[RECORD SET Boundary: Start]

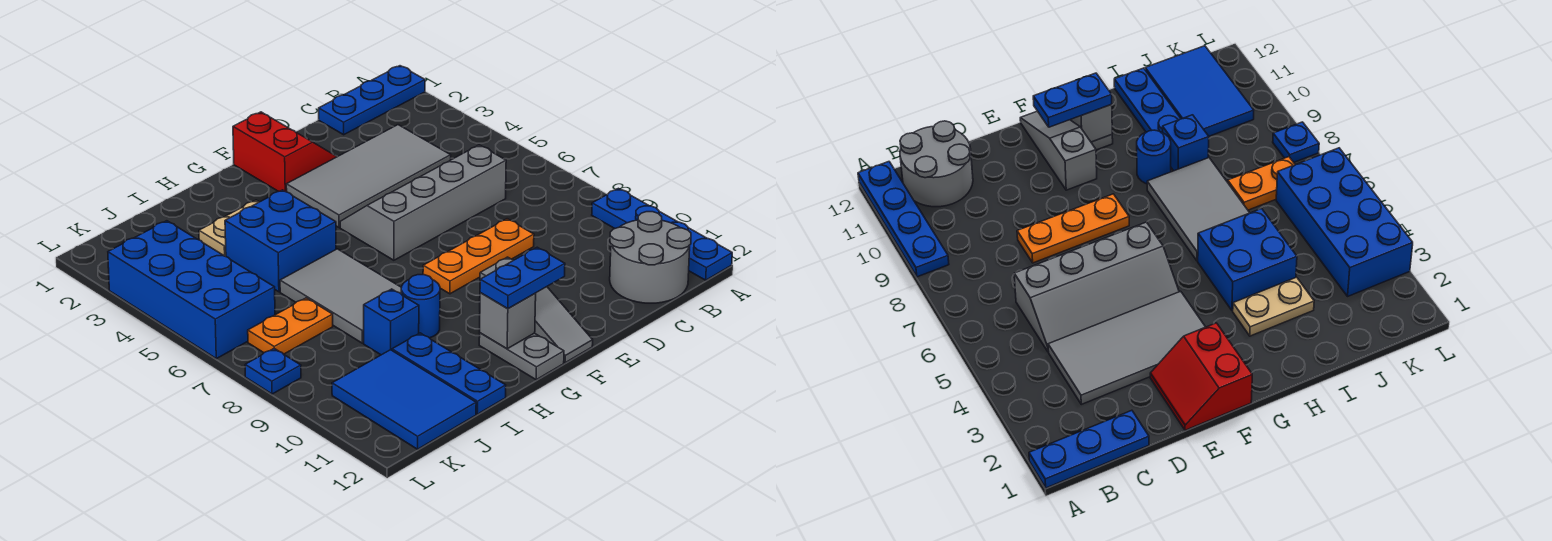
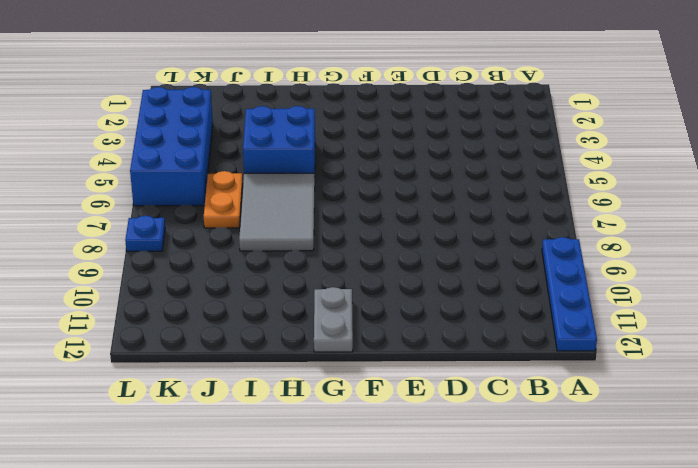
orange plate J6:J7 level 1 -> orange plate J7:K7 level 1
none -> blue plate A1:C1 level 1
none -> grey round brick B11:C12 level 1
none -> grey tile C3:F4 level 1

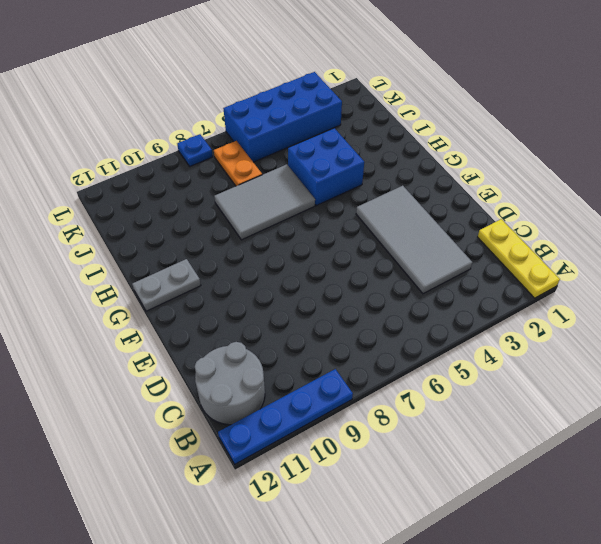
yellow plate A1:C1 level 1 -> blue plate A1:C1 level 1
none -> grey slope C5:F6 level 1 top 6
none -> orange plate D8:F8 level 1
none -> red slope E1:F2 level 1 top F

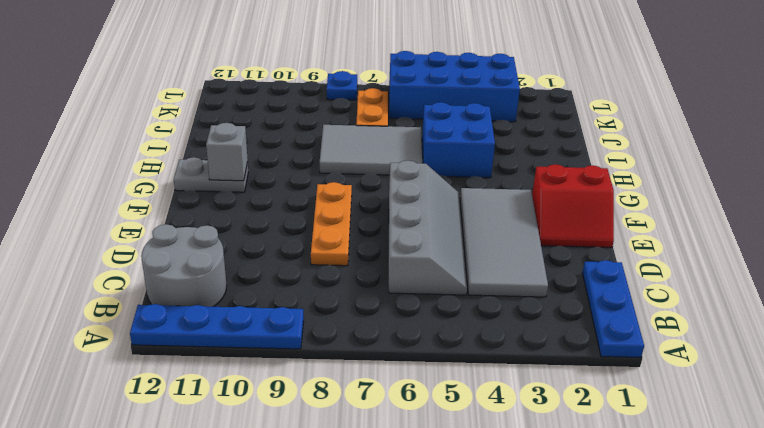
none -> grey slope F10:F12 level 1 top 10
none -> tan plate H3:I3 level 1
none -> blue round brick H9 level 1

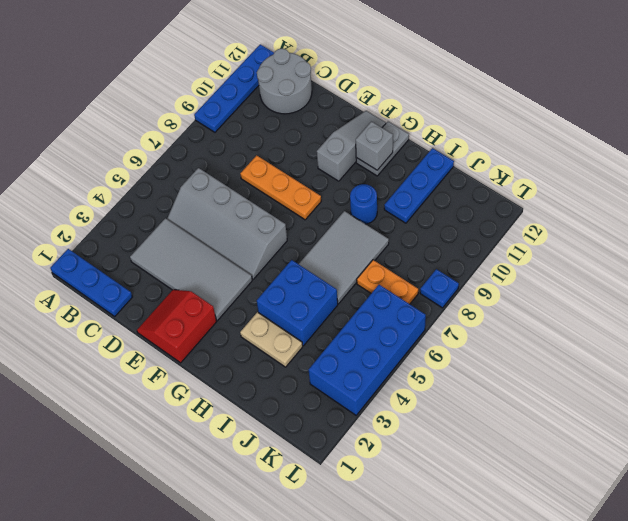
none -> blue brick I9 level 1
none -> blue tile J10:K12 level 1
none -> blue plate F11:G11 level 3

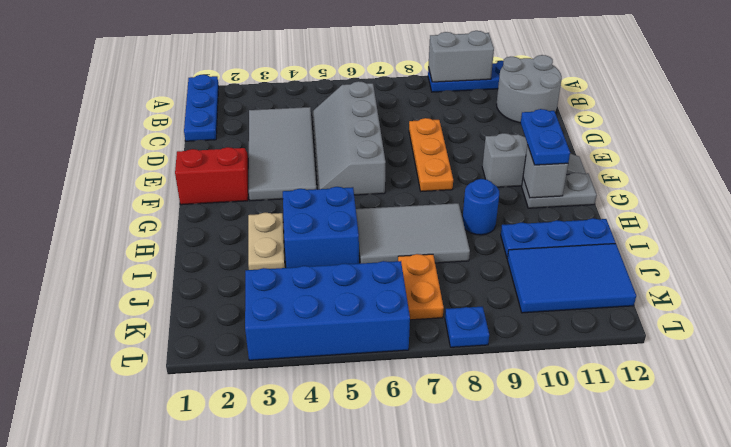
grey brick A9:A10 level 2 -> none
none -> blue brick I9 level 1

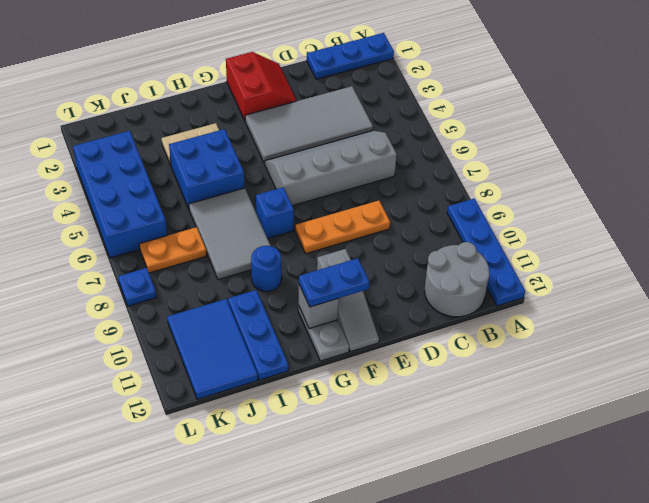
blue brick G7 level 1 -> blue brick I9 level 1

[RECORD SET Boundary: End]

YOUR OBJECTIVE:
Copy all records exactly; omit images.

RESPONSE AREA:
orange plate J6:J7 level 1 -> orange plate J7:K7 level 1
none -> blue plate A1:C1 level 1
none -> grey round brick B11:C12 level 1
none -> grey tile C3:F4 level 1

yellow plate A1:C1 level 1 -> blue plate A1:C1 level 1
none -> grey slope C5:F6 level 1 top 6
none -> orange plate D8:F8 level 1
none -> red slope E1:F2 level 1 top F

none -> grey slope F10:F12 level 1 top 10
none -> tan plate H3:I3 level 1
none -> blue round brick H9 level 1

none -> blue brick I9 level 1
none -> blue tile J10:K12 level 1
none -> blue plate F11:G11 level 3

grey brick A9:A10 level 2 -> none
none -> blue brick I9 level 1

blue brick G7 level 1 -> blue brick I9 level 1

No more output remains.